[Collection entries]
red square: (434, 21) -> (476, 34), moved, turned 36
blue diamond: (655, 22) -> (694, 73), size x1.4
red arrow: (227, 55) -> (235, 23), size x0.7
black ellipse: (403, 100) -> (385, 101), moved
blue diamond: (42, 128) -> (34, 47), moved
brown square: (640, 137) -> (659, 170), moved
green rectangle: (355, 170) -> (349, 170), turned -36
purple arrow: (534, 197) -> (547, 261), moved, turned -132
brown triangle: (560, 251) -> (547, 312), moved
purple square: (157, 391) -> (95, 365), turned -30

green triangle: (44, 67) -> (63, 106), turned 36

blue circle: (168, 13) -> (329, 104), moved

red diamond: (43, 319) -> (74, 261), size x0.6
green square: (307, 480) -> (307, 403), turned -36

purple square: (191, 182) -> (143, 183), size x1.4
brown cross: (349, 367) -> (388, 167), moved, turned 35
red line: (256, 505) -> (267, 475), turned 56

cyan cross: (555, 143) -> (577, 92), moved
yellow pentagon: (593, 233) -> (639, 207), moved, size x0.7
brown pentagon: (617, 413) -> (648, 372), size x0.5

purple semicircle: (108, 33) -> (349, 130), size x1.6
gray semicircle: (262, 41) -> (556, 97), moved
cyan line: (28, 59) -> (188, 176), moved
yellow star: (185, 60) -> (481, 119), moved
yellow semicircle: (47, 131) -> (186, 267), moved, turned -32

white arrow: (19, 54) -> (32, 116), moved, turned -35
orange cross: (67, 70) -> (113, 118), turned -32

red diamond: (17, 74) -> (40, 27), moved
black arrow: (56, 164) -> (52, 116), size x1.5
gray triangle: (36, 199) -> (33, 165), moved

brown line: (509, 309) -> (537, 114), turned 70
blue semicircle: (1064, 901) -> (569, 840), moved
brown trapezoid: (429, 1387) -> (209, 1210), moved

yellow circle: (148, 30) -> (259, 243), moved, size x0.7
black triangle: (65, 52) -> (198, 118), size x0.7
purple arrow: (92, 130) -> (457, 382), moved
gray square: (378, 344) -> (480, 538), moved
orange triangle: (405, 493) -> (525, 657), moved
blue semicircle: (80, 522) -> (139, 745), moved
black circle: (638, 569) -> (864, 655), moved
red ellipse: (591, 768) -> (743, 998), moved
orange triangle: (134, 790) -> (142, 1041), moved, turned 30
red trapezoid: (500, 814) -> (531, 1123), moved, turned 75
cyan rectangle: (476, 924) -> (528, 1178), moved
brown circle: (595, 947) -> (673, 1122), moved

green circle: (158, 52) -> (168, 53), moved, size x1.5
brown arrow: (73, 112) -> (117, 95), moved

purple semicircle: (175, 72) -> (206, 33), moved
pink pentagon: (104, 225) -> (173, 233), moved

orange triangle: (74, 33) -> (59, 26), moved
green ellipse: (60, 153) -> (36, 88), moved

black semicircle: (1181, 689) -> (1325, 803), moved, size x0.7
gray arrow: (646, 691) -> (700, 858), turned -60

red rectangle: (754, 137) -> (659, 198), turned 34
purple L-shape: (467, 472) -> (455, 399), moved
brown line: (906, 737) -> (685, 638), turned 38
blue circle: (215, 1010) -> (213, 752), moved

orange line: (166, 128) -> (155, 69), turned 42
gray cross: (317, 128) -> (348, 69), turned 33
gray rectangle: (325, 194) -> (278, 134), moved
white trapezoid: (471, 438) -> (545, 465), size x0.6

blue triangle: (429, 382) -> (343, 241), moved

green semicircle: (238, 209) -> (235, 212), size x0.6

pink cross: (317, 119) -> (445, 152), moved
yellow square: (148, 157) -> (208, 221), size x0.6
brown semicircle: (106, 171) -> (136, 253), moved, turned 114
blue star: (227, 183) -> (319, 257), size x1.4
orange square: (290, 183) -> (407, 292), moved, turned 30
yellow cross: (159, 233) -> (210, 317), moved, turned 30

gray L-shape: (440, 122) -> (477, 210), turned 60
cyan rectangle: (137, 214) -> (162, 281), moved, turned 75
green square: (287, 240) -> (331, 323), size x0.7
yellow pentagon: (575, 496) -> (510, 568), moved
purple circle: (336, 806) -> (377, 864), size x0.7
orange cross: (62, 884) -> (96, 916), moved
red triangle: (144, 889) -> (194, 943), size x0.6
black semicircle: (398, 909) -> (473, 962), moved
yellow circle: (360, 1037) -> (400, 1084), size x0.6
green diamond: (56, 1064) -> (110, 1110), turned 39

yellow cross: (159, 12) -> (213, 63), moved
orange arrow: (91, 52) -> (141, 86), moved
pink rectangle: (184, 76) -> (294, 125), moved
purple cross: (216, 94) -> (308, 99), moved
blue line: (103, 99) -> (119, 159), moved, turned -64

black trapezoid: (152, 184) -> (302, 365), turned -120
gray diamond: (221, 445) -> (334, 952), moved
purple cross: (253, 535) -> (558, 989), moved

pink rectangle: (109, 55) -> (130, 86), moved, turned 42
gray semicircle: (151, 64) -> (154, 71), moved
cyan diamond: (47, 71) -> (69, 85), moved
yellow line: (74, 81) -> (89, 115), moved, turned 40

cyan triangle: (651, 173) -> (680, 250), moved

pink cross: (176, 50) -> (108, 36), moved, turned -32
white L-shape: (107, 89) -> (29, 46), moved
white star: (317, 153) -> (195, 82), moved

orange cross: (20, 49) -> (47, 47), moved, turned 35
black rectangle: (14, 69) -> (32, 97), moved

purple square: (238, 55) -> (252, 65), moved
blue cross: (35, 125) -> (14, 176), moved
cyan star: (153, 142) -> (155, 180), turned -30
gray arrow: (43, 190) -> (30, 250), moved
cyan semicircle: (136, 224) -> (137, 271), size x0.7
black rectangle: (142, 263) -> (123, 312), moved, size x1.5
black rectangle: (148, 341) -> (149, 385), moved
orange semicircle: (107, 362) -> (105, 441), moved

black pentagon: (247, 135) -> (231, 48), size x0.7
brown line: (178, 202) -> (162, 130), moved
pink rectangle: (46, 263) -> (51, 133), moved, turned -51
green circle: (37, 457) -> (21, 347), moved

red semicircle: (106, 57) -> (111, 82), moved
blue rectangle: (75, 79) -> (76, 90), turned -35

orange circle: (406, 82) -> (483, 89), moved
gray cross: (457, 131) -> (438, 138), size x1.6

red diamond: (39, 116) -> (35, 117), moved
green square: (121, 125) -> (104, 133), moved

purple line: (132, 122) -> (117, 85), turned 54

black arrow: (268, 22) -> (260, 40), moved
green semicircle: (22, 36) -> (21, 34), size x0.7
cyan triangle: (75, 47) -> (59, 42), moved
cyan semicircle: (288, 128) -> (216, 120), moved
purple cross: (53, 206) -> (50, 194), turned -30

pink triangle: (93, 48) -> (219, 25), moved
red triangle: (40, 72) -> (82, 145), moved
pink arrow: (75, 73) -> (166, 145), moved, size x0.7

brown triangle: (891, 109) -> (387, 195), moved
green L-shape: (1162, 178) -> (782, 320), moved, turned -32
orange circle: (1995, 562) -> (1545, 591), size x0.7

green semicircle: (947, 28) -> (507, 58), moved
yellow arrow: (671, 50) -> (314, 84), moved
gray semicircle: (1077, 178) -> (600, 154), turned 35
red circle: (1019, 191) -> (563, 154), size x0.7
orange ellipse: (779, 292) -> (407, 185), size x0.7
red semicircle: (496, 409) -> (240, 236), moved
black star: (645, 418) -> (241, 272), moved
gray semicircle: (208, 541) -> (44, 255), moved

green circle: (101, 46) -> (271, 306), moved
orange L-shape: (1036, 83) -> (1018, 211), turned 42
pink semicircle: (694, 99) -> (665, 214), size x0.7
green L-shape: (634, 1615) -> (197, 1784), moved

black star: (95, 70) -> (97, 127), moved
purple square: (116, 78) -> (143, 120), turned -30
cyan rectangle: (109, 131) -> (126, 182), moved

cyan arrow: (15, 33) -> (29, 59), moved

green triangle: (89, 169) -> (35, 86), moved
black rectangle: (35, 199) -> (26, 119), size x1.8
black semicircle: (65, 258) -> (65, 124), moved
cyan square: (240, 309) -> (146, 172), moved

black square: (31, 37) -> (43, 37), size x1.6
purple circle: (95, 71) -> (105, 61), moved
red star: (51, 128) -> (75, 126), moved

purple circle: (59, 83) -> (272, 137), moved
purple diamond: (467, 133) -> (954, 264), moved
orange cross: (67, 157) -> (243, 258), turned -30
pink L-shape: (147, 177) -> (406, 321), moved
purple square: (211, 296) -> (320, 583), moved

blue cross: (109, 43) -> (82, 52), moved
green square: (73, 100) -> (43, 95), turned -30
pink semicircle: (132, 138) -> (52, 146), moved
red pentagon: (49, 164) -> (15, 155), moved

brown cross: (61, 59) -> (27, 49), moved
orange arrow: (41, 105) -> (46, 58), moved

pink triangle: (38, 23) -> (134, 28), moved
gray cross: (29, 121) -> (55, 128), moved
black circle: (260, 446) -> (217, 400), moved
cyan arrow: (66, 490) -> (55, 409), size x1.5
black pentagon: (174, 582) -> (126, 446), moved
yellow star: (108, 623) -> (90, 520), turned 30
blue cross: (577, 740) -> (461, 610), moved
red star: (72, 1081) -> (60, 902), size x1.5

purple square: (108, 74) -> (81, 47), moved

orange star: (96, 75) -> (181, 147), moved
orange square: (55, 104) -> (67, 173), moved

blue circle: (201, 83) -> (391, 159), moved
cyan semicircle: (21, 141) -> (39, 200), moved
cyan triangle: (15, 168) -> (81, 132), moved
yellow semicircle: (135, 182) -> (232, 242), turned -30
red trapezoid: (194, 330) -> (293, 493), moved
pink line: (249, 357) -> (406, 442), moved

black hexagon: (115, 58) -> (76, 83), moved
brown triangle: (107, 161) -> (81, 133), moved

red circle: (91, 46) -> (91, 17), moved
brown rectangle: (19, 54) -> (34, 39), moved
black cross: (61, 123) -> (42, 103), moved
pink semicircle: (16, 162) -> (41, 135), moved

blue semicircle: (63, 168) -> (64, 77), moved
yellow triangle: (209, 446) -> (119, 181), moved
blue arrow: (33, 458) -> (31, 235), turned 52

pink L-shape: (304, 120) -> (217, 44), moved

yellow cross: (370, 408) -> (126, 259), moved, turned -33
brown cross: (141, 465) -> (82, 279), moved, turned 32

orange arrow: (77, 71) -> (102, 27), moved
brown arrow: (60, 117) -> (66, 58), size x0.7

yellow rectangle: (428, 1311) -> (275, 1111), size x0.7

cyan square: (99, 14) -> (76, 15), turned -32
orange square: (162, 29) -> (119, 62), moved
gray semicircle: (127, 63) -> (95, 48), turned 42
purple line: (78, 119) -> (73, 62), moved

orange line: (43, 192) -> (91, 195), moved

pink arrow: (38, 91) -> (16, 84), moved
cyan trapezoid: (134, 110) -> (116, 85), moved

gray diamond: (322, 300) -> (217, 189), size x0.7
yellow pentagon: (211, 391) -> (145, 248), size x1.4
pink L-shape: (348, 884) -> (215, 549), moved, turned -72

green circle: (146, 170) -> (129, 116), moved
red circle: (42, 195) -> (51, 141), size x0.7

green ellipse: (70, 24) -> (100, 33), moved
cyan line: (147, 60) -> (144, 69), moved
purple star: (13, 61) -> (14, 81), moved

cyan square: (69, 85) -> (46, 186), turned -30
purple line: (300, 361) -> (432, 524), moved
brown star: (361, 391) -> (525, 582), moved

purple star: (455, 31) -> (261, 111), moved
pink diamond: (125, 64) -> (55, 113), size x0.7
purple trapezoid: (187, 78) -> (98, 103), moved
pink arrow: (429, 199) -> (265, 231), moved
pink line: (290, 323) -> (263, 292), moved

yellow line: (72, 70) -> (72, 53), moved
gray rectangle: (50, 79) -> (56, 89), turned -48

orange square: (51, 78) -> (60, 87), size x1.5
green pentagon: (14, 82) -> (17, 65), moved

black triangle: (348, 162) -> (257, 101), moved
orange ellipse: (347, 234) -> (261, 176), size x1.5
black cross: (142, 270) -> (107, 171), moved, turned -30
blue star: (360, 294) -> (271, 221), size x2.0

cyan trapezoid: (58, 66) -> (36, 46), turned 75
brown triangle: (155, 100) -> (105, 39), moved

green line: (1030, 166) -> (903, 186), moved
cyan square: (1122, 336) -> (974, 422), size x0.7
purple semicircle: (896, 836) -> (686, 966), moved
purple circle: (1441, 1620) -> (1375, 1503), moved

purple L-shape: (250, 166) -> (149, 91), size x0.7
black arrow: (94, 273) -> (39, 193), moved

§ TO DO
After locating the line holding "red diamond: (39, 116) -> (35, 117), moved" above, output exactly that line and every line after it through the line holding "green semicircle: (947, 28)". Include nothing else.

§ TASK SOLUTION
red diamond: (39, 116) -> (35, 117), moved
green square: (121, 125) -> (104, 133), moved

purple line: (132, 122) -> (117, 85), turned 54

black arrow: (268, 22) -> (260, 40), moved
green semicircle: (22, 36) -> (21, 34), size x0.7
cyan triangle: (75, 47) -> (59, 42), moved
cyan semicircle: (288, 128) -> (216, 120), moved
purple cross: (53, 206) -> (50, 194), turned -30

pink triangle: (93, 48) -> (219, 25), moved
red triangle: (40, 72) -> (82, 145), moved
pink arrow: (75, 73) -> (166, 145), moved, size x0.7

brown triangle: (891, 109) -> (387, 195), moved
green L-shape: (1162, 178) -> (782, 320), moved, turned -32
orange circle: (1995, 562) -> (1545, 591), size x0.7

green semicircle: (947, 28) -> (507, 58), moved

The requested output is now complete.